* WORK TO BE COMPLETED *
Search the records for lines that contain the word "TEMP". Copy them all.
MATERIALS PROVIDED: Begin
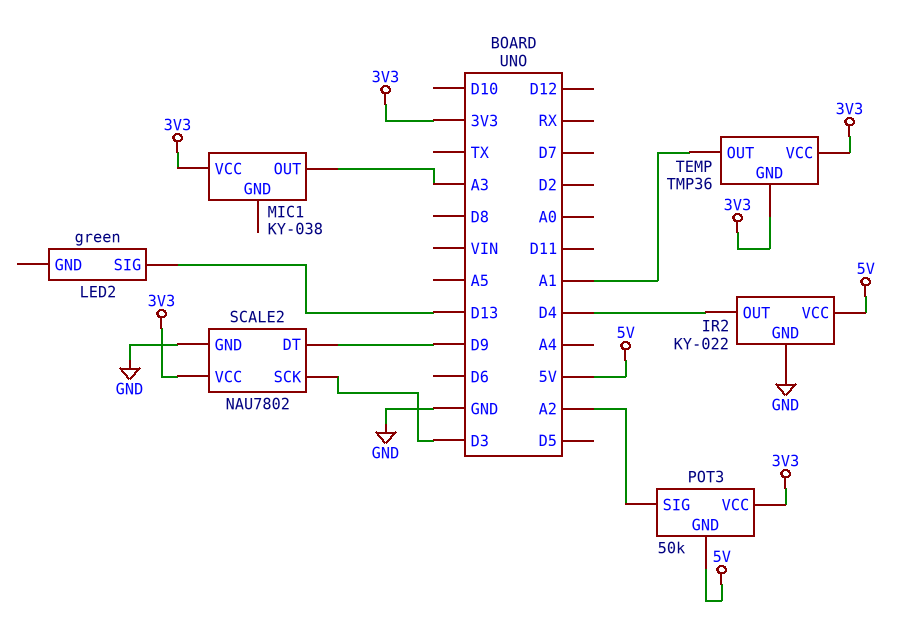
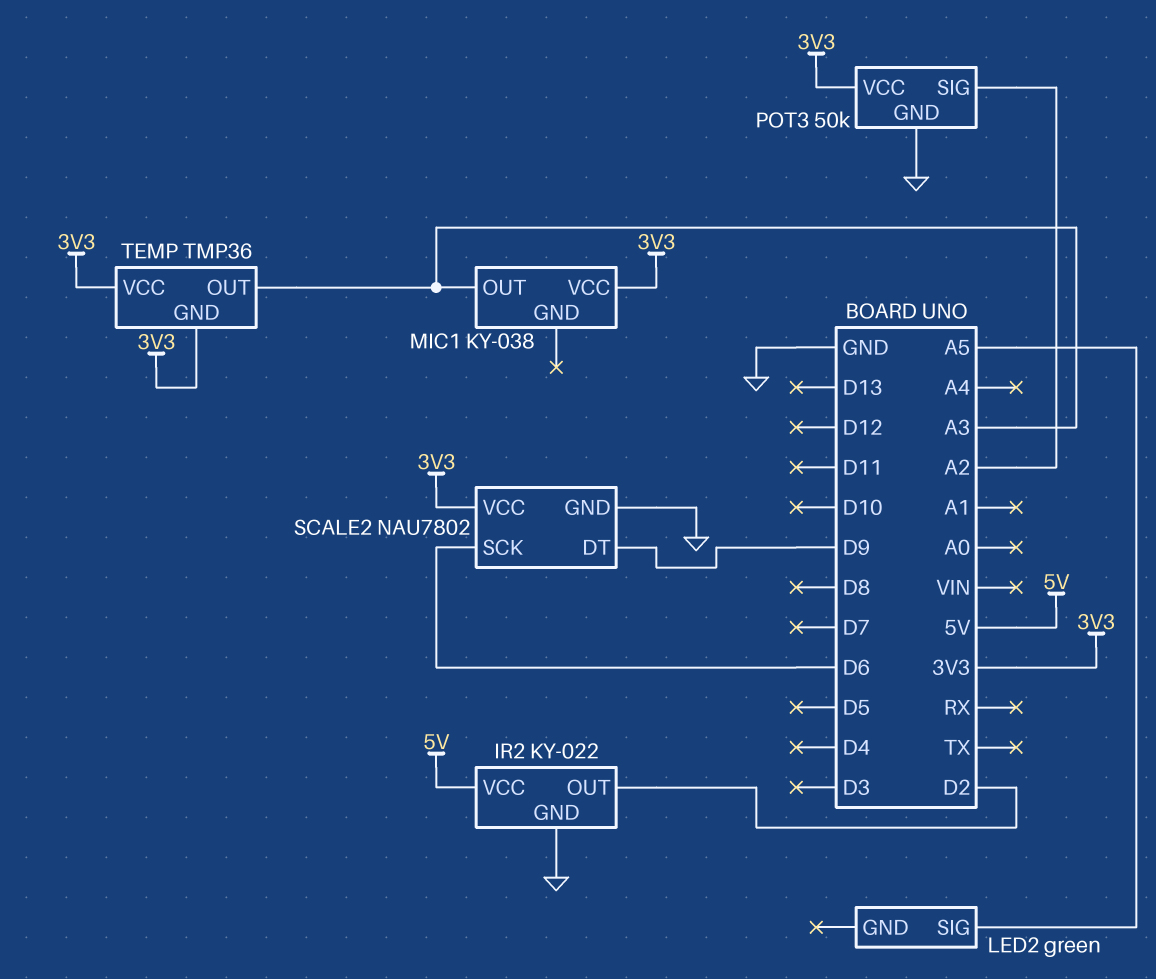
IR2 pin OUT: D4 -> D2
LED2 pin SIG: D13 -> A5
POT3 pin GND: 5V -> GND
SCALE2 pin SCK: D3 -> D6
TEMP pin OUT: A1 -> A3

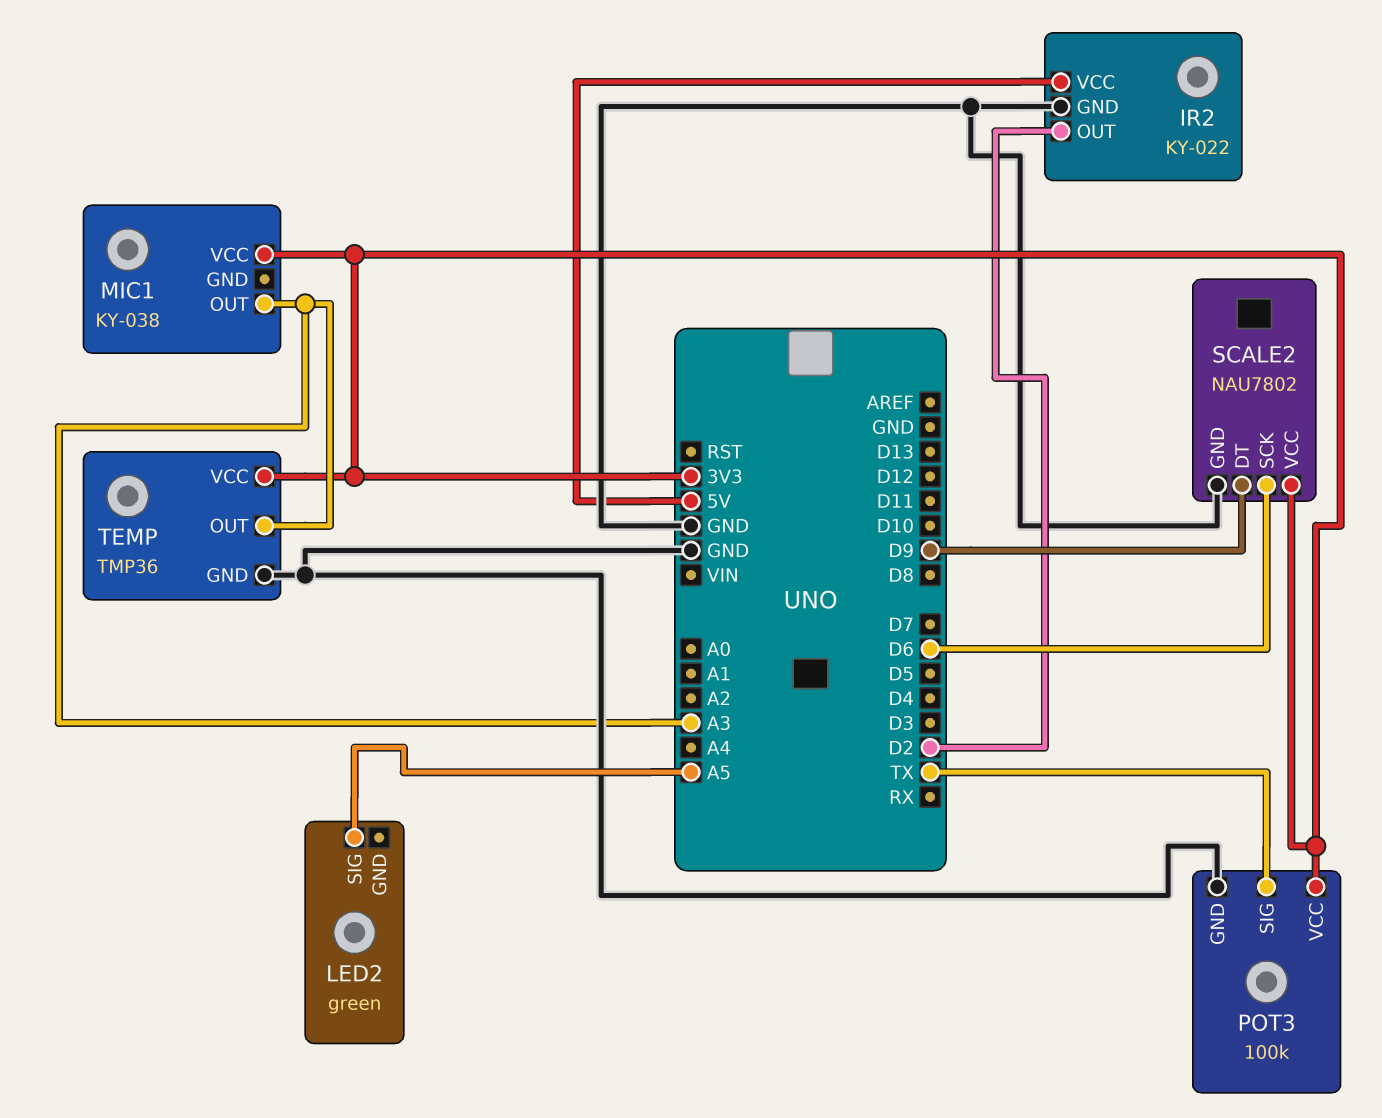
POT3: 50k -> 100k
POT3 pin SIG: A2 -> TX
TEMP pin GND: 3V3 -> GND

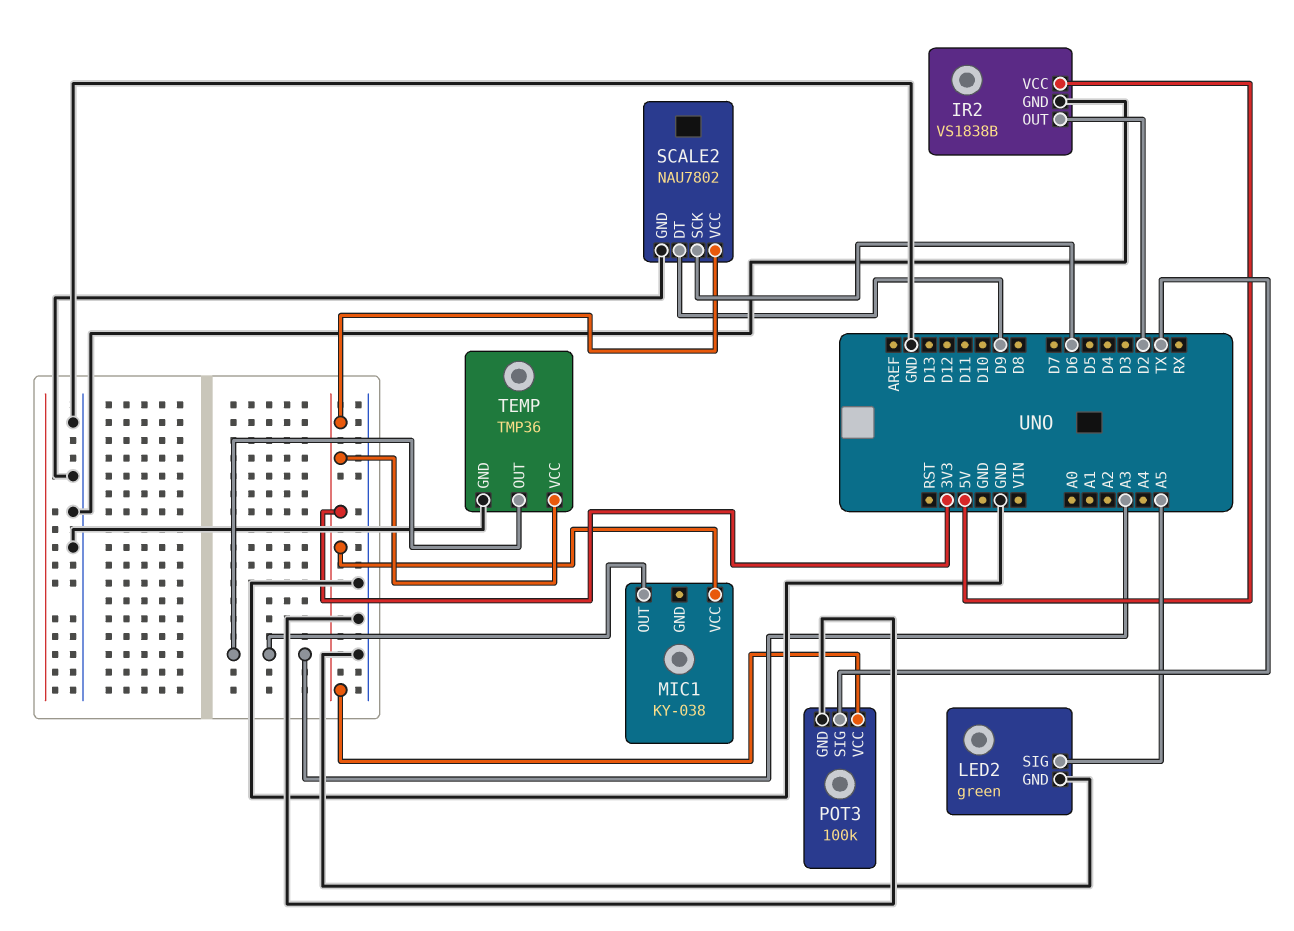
IR2: KY-022 -> VS1838B
LED2 pin GND: none -> GND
MATERIALS PROVIDED: End
* SOLVED PROBLEM *
TEMP pin OUT: A1 -> A3
TEMP pin GND: 3V3 -> GND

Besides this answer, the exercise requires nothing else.